═════ RECORDED DATA ═════
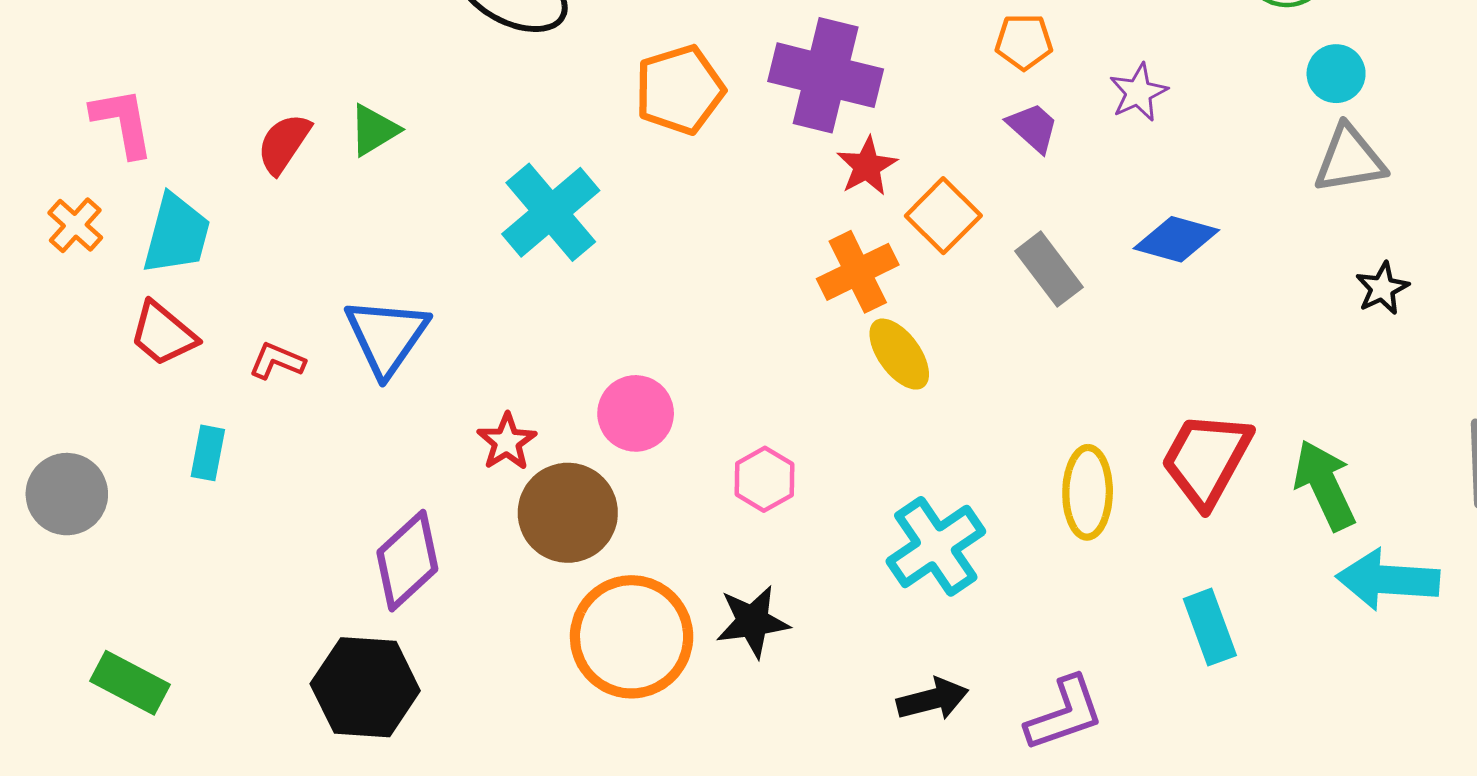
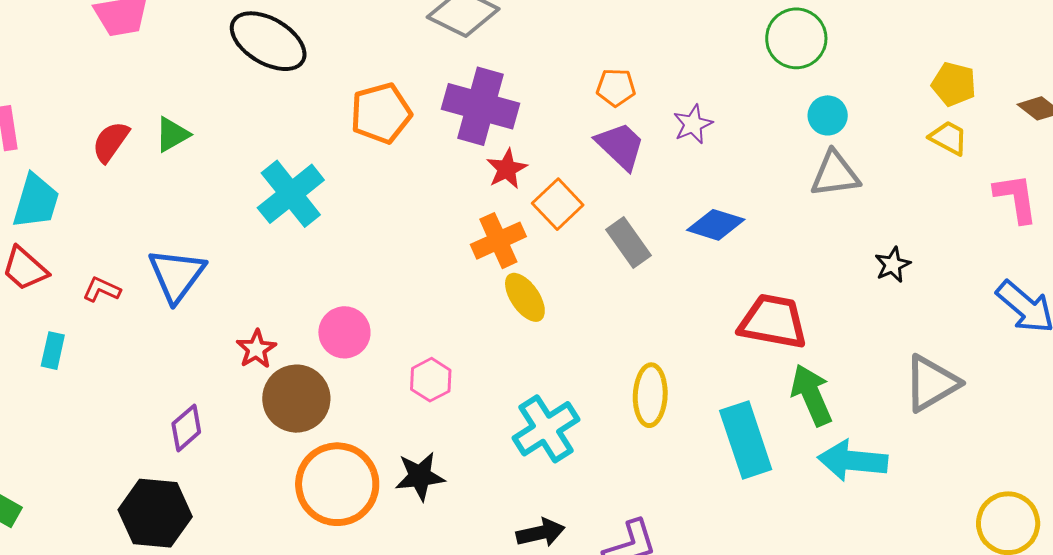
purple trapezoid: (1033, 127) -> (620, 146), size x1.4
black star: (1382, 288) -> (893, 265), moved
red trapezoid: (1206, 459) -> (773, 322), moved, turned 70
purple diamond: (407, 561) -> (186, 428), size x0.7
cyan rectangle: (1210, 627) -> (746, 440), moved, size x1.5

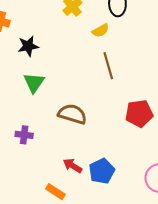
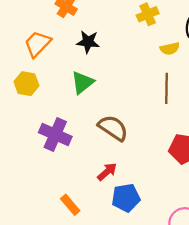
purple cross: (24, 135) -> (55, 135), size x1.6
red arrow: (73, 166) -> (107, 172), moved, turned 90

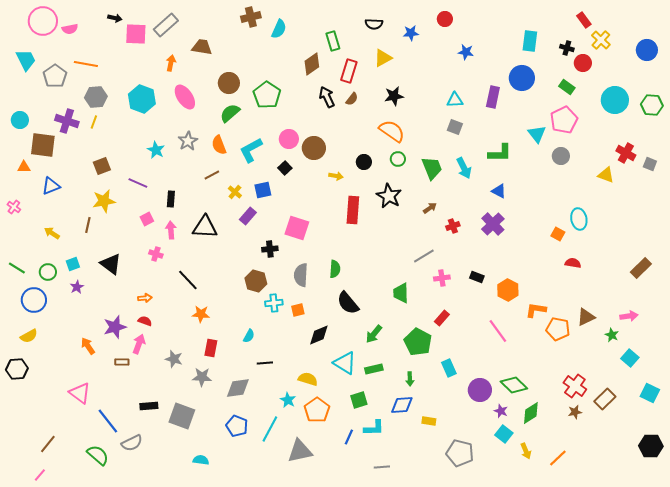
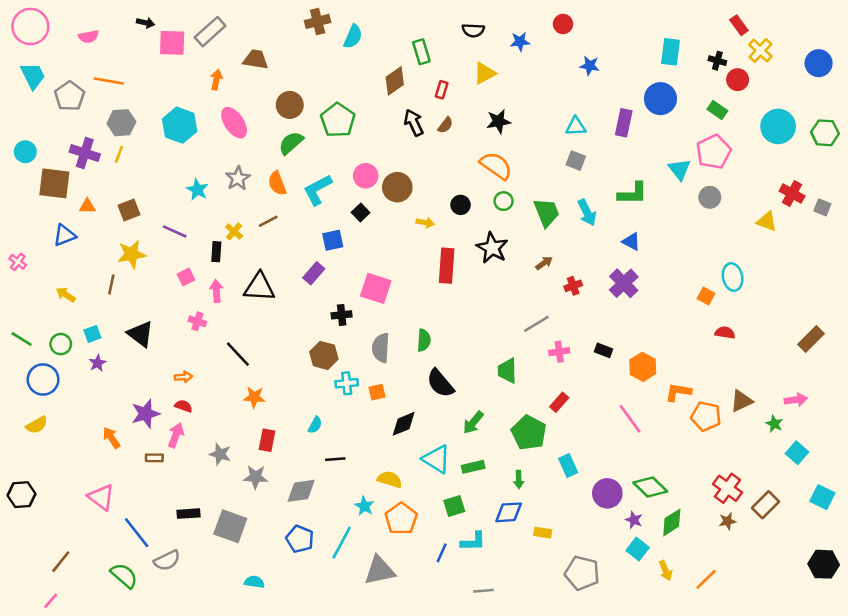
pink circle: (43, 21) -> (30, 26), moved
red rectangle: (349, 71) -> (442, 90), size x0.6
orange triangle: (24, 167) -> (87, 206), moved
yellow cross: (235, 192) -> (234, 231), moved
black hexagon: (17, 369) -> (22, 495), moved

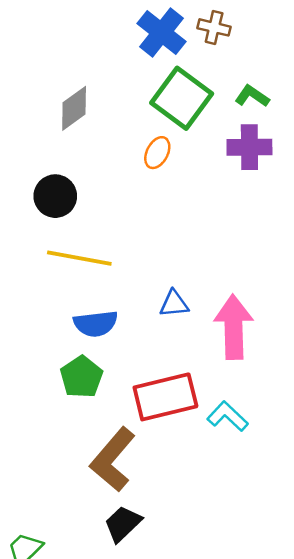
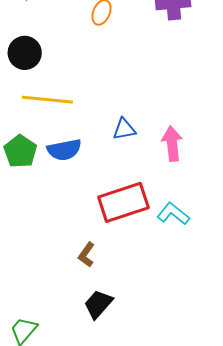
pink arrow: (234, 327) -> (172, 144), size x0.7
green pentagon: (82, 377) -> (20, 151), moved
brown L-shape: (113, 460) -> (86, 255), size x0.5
═════
• PROBLEM TO SOLVE: Retype each entry above character for character; pictures stay out.

• EXPECTED ANSWER:
purple trapezoid: (1033, 127) -> (620, 146), size x1.4
black star: (1382, 288) -> (893, 265), moved
red trapezoid: (1206, 459) -> (773, 322), moved, turned 70
purple diamond: (407, 561) -> (186, 428), size x0.7
cyan rectangle: (1210, 627) -> (746, 440), moved, size x1.5

purple cross: (24, 135) -> (55, 135), size x1.6
red arrow: (73, 166) -> (107, 172), moved, turned 90

pink circle: (43, 21) -> (30, 26), moved
red rectangle: (349, 71) -> (442, 90), size x0.6
orange triangle: (24, 167) -> (87, 206), moved
yellow cross: (235, 192) -> (234, 231), moved
black hexagon: (17, 369) -> (22, 495), moved

pink arrow: (234, 327) -> (172, 144), size x0.7
green pentagon: (82, 377) -> (20, 151), moved
brown L-shape: (113, 460) -> (86, 255), size x0.5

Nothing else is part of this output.